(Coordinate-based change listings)

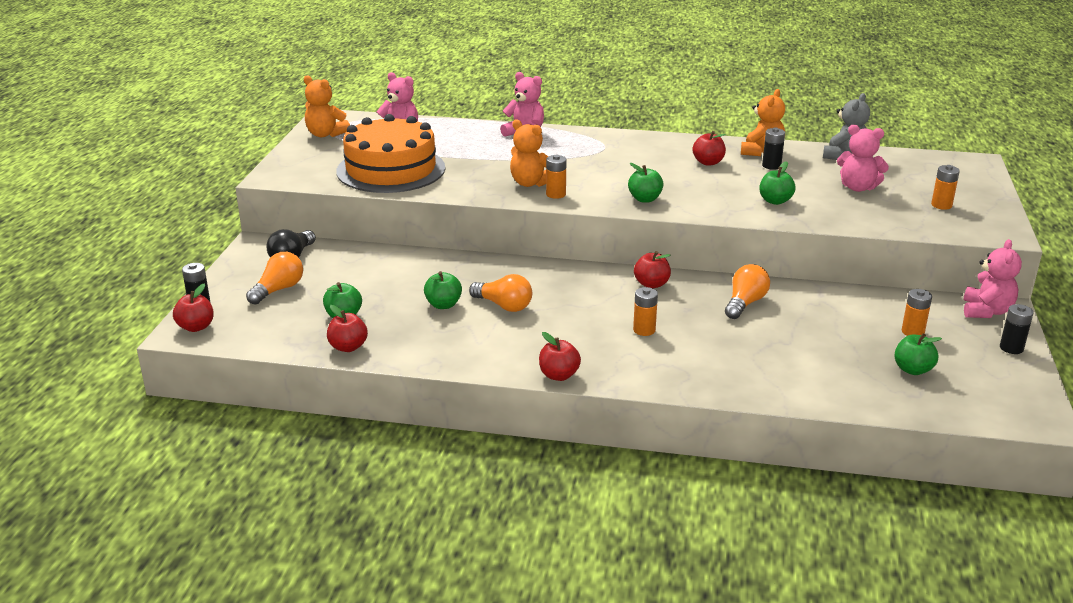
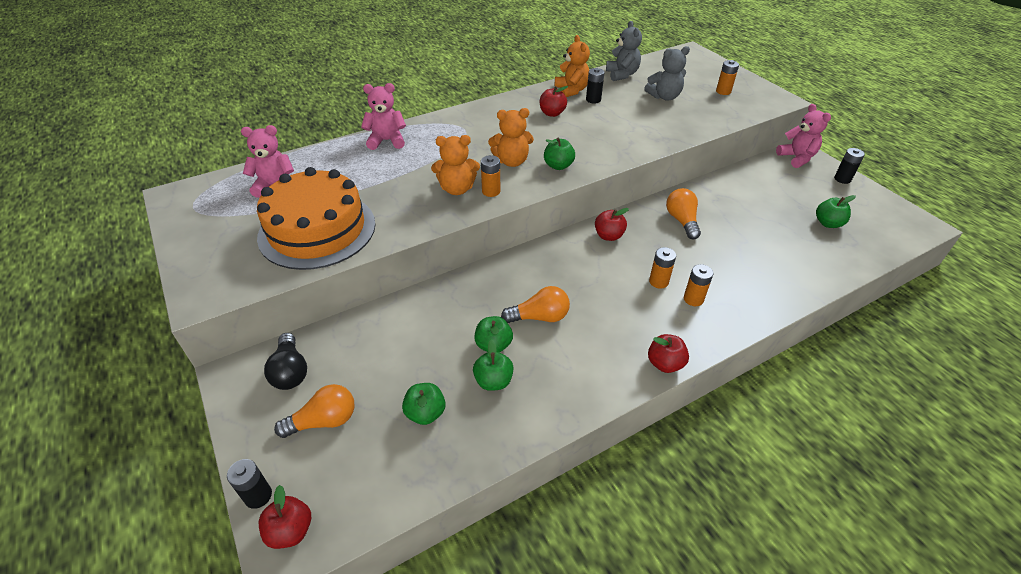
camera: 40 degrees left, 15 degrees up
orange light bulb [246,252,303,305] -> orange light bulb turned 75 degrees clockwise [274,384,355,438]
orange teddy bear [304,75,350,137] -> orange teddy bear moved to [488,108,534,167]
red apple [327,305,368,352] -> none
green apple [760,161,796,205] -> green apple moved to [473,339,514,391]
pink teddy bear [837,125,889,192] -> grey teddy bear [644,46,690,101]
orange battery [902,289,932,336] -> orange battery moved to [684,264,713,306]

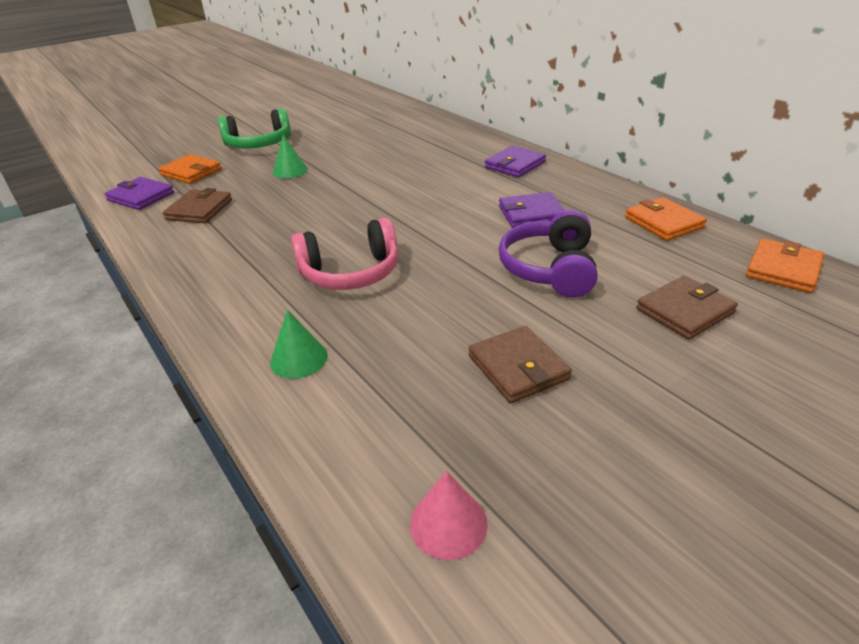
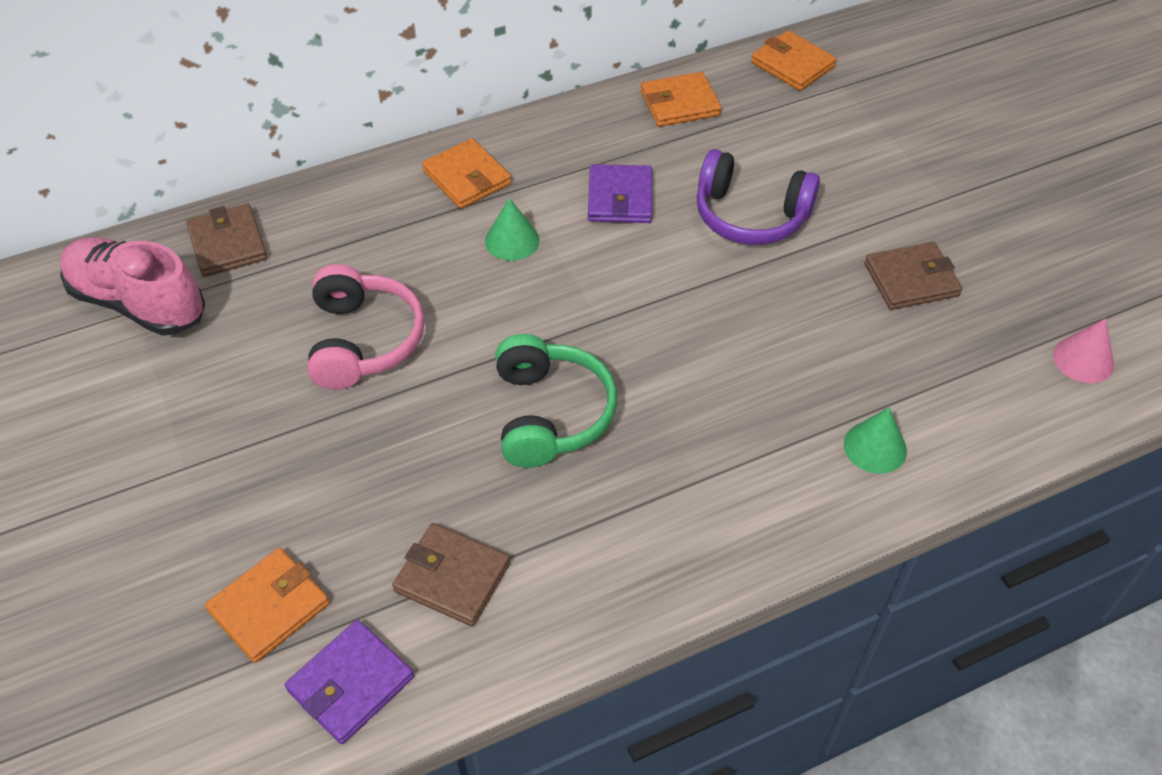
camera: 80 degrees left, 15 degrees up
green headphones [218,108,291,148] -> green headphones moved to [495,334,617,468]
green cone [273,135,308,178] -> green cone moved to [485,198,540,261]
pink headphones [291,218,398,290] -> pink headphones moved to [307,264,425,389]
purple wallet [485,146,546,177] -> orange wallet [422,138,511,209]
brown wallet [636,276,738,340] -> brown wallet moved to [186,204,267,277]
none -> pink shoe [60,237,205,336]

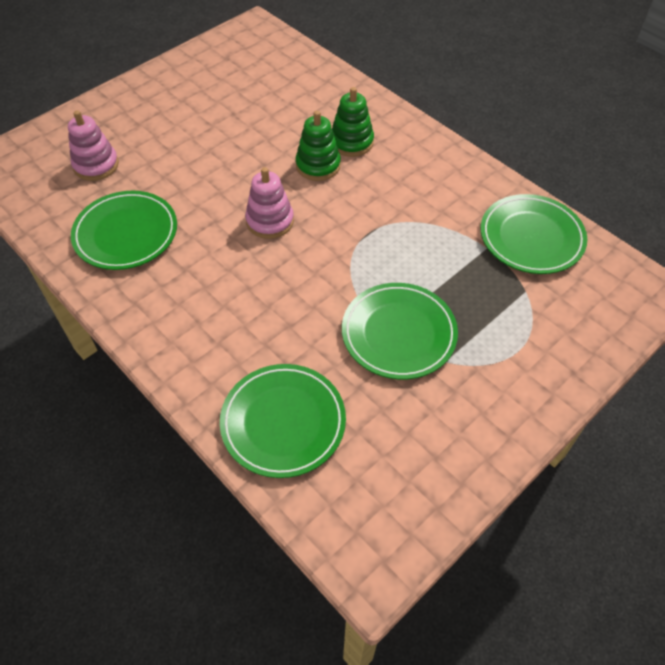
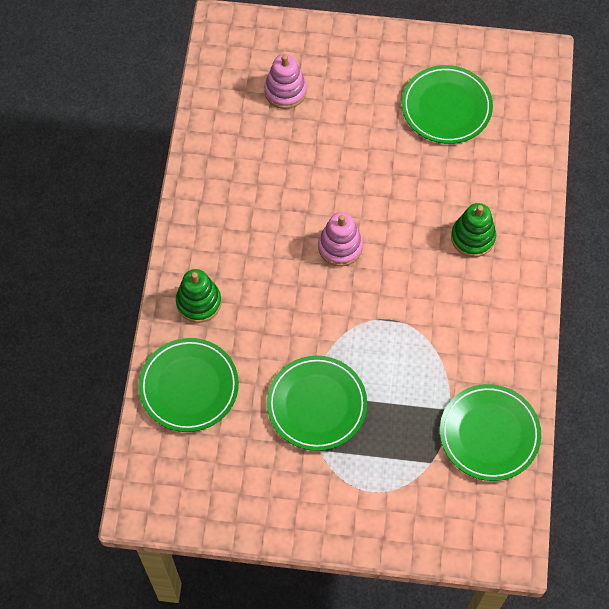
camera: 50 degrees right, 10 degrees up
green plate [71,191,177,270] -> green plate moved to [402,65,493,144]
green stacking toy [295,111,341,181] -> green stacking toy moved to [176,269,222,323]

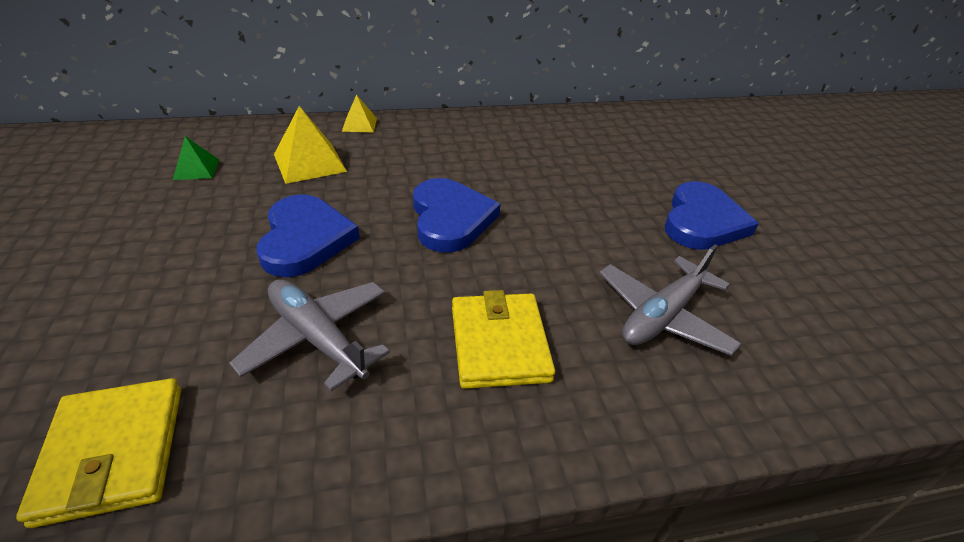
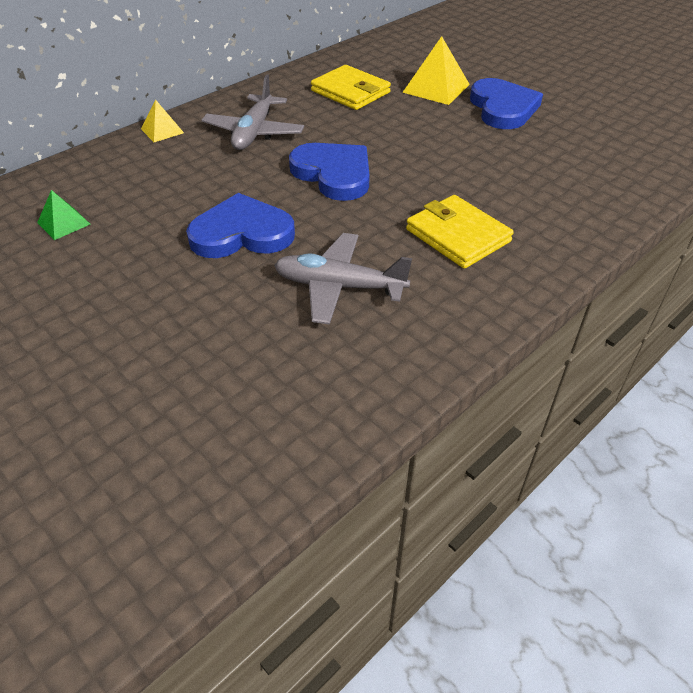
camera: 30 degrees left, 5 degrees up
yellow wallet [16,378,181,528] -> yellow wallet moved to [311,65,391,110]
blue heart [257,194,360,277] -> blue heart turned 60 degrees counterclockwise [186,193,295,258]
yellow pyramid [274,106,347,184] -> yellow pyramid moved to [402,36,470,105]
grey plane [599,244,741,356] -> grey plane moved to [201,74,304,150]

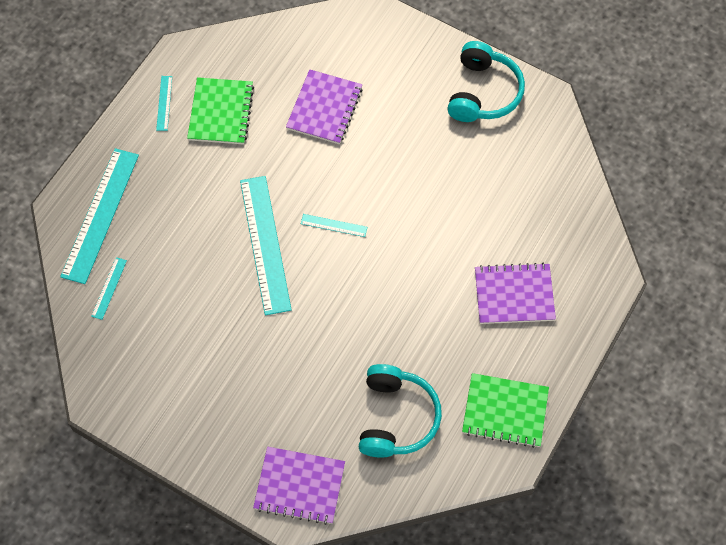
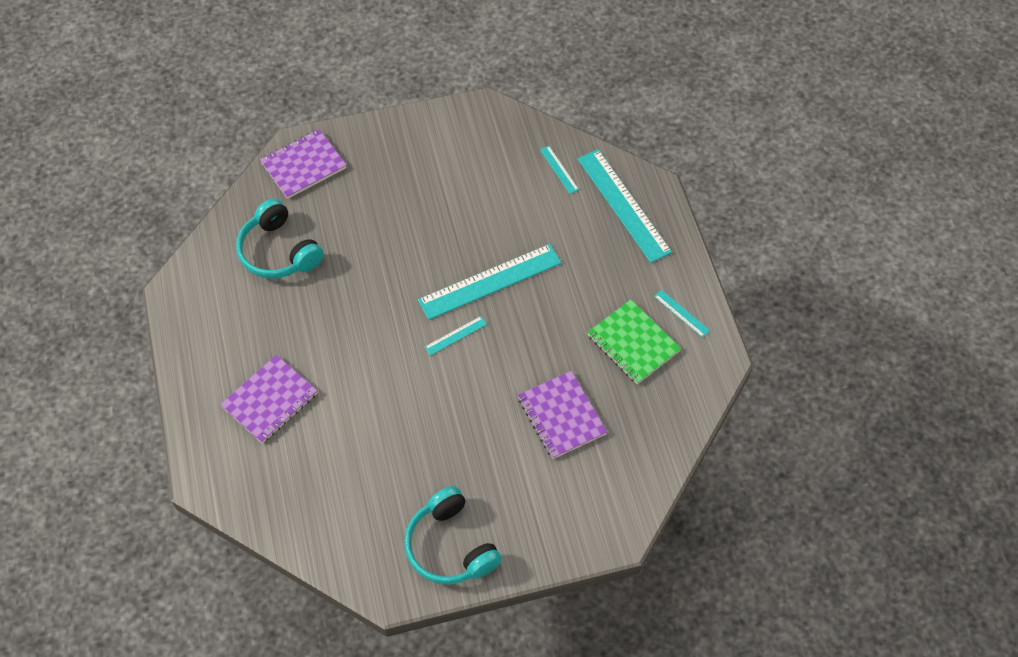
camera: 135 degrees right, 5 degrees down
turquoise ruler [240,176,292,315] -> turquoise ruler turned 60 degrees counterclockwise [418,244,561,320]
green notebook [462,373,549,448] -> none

(Task goal)
For the string "orange", show each line of the entries above where it occurs.

(Written response)
orange light bulb [246,252,303,305] -> orange light bulb turned 75 degrees clockwise [274,384,355,438]
orange teddy bear [304,75,350,137] -> orange teddy bear moved to [488,108,534,167]
orange battery [902,289,932,336] -> orange battery moved to [684,264,713,306]
purple wallet [485,146,546,177] -> orange wallet [422,138,511,209]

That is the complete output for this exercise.